[Itemized modification records]
────────────────────

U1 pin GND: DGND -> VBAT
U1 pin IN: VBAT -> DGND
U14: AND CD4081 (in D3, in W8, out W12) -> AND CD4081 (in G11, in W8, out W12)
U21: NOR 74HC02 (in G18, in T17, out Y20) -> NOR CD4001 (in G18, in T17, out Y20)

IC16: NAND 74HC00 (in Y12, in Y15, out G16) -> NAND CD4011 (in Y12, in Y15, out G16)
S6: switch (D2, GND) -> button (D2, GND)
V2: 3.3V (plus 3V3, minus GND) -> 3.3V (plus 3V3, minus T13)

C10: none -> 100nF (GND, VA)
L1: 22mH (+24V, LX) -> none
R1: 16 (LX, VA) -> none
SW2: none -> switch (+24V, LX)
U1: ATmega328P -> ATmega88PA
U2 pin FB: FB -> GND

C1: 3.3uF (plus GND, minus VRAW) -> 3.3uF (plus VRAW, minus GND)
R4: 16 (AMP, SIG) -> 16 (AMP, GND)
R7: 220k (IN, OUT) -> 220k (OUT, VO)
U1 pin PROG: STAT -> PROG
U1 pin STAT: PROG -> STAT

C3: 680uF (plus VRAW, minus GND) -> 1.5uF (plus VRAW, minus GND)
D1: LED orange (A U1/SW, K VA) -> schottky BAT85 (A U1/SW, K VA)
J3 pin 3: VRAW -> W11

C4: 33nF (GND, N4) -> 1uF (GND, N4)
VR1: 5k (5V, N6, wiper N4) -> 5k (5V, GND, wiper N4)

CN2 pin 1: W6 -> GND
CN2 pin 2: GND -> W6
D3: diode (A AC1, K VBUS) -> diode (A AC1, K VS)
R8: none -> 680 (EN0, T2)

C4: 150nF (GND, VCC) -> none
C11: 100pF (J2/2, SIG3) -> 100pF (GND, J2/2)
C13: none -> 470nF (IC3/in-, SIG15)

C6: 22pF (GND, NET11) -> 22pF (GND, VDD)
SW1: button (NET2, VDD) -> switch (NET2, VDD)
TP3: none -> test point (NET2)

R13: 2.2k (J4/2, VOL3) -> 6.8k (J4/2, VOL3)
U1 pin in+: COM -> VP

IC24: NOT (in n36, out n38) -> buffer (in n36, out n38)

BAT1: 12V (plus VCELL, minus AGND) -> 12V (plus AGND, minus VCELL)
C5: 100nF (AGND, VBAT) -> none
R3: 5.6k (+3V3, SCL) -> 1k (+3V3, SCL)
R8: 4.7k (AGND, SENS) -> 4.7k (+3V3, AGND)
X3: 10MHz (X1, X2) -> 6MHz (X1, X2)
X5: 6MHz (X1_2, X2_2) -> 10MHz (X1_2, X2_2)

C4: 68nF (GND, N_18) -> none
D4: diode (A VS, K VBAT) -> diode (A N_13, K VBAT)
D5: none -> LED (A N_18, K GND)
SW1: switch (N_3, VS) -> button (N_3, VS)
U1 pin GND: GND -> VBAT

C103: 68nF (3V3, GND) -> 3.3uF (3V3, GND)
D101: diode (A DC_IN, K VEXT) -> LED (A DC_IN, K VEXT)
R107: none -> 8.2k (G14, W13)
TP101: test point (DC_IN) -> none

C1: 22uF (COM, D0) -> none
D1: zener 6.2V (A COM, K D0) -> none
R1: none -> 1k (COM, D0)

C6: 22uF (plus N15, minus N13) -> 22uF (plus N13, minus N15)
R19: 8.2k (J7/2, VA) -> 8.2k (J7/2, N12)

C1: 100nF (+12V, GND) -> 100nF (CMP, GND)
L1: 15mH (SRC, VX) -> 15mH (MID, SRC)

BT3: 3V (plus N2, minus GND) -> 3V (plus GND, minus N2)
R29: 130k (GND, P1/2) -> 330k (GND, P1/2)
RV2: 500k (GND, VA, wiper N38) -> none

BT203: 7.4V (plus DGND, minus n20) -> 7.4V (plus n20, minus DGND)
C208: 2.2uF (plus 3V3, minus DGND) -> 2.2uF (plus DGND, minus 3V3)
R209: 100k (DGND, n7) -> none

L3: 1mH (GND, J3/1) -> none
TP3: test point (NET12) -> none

────────────────────

» **PROBLEM TO WORK ON**: Starting at the line that holds "IC24: NOT (in", set down each line exactly through the last line of the records above, and no others.

» **OUTPUT FOR THIS TASK**:
IC24: NOT (in n36, out n38) -> buffer (in n36, out n38)

BAT1: 12V (plus VCELL, minus AGND) -> 12V (plus AGND, minus VCELL)
C5: 100nF (AGND, VBAT) -> none
R3: 5.6k (+3V3, SCL) -> 1k (+3V3, SCL)
R8: 4.7k (AGND, SENS) -> 4.7k (+3V3, AGND)
X3: 10MHz (X1, X2) -> 6MHz (X1, X2)
X5: 6MHz (X1_2, X2_2) -> 10MHz (X1_2, X2_2)

C4: 68nF (GND, N_18) -> none
D4: diode (A VS, K VBAT) -> diode (A N_13, K VBAT)
D5: none -> LED (A N_18, K GND)
SW1: switch (N_3, VS) -> button (N_3, VS)
U1 pin GND: GND -> VBAT

C103: 68nF (3V3, GND) -> 3.3uF (3V3, GND)
D101: diode (A DC_IN, K VEXT) -> LED (A DC_IN, K VEXT)
R107: none -> 8.2k (G14, W13)
TP101: test point (DC_IN) -> none

C1: 22uF (COM, D0) -> none
D1: zener 6.2V (A COM, K D0) -> none
R1: none -> 1k (COM, D0)

C6: 22uF (plus N15, minus N13) -> 22uF (plus N13, minus N15)
R19: 8.2k (J7/2, VA) -> 8.2k (J7/2, N12)

C1: 100nF (+12V, GND) -> 100nF (CMP, GND)
L1: 15mH (SRC, VX) -> 15mH (MID, SRC)

BT3: 3V (plus N2, minus GND) -> 3V (plus GND, minus N2)
R29: 130k (GND, P1/2) -> 330k (GND, P1/2)
RV2: 500k (GND, VA, wiper N38) -> none

BT203: 7.4V (plus DGND, minus n20) -> 7.4V (plus n20, minus DGND)
C208: 2.2uF (plus 3V3, minus DGND) -> 2.2uF (plus DGND, minus 3V3)
R209: 100k (DGND, n7) -> none

L3: 1mH (GND, J3/1) -> none
TP3: test point (NET12) -> none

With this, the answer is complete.